§ THE DATA:

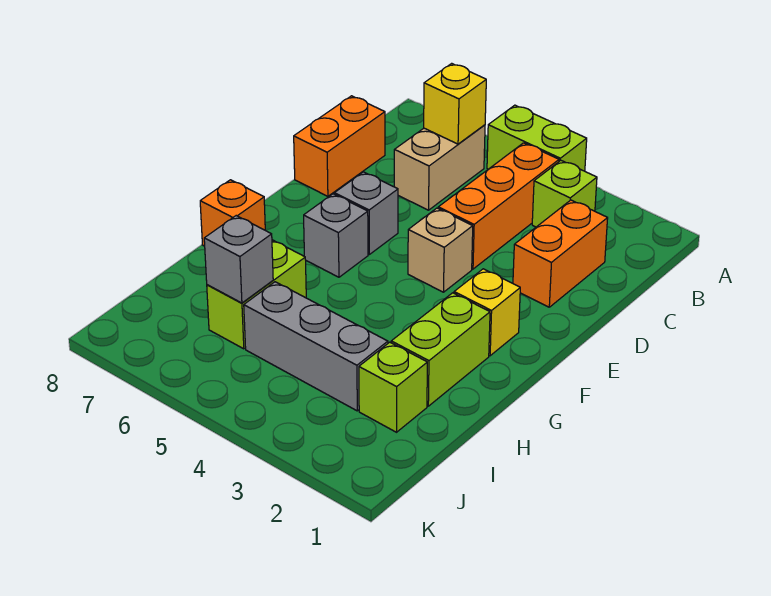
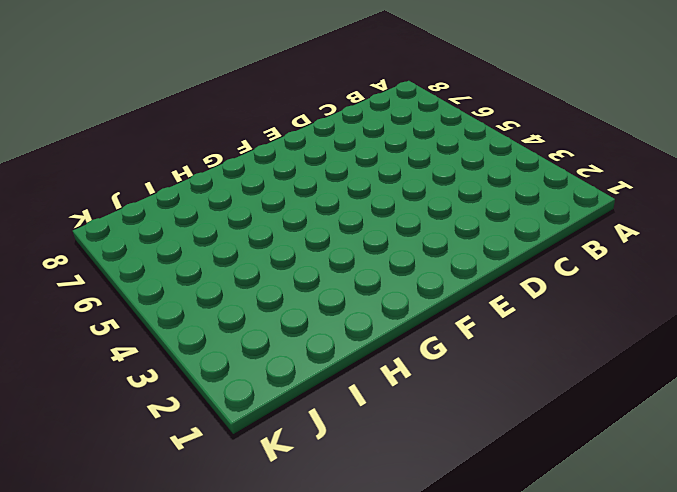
none -> lime brick A4:A5 level 1
none -> lime brick B3 level 1
none -> orange brick B4:D4 level 1

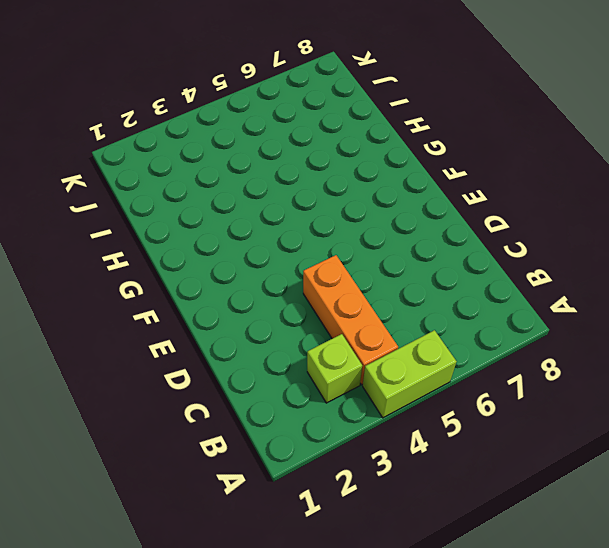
none -> tan brick B6:C6 level 1
none -> orange brick C2:D2 level 1
none -> orange brick C8:D8 level 1

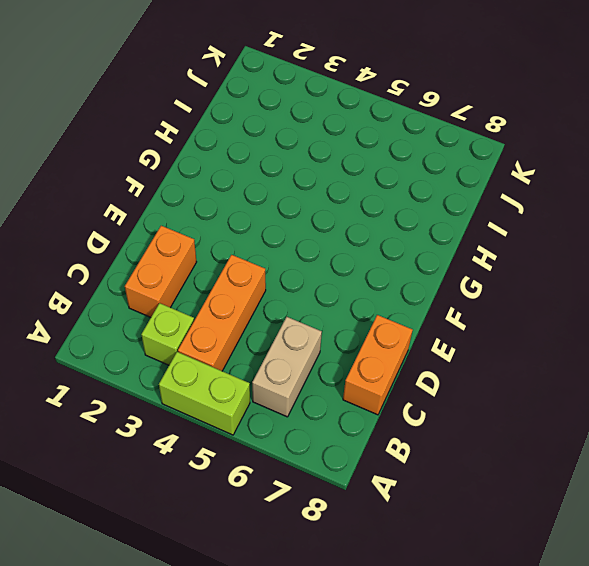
none -> tan brick E4 level 1
none -> grey brick E6 level 1
none -> yellow brick F2 level 1

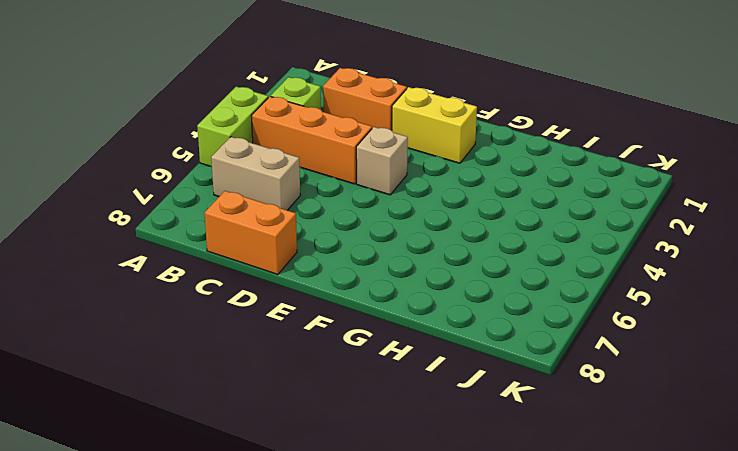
yellow brick E2:F2 level 1 -> yellow brick F2 level 1
none -> grey brick E6 level 1
none -> grey brick F6 level 1
none -> lime brick G2:H2 level 1

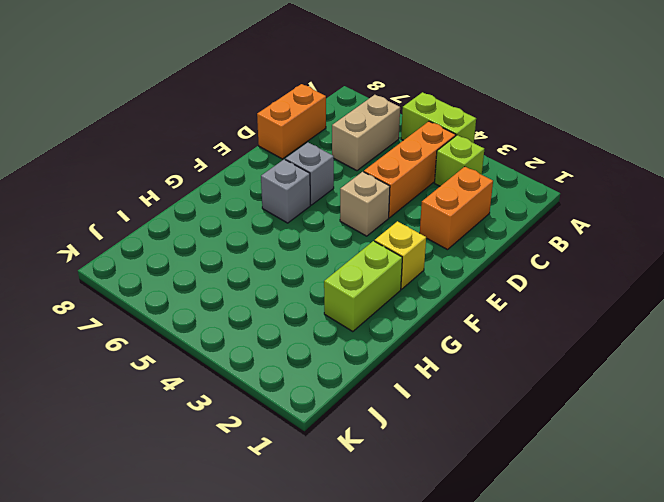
none -> orange brick G8 level 1
none -> lime brick H6:I6 level 1
none -> lime brick I2 level 1

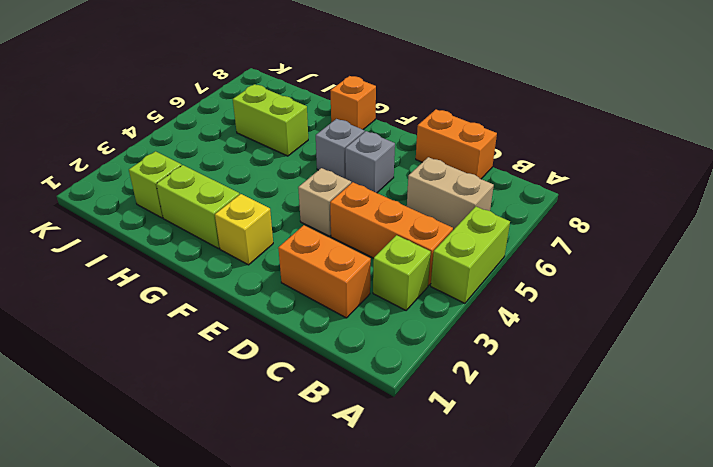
none -> grey brick I3:I5 level 1
none -> yellow brick B6 level 2
none -> grey brick I6 level 2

§ PROBLEM REQUIREMENTS: Reproduce every line from the preceding data in which the word "yellow" can be found.

§ EXERCISE OUTPUT:
none -> yellow brick F2 level 1
yellow brick E2:F2 level 1 -> yellow brick F2 level 1
none -> yellow brick B6 level 2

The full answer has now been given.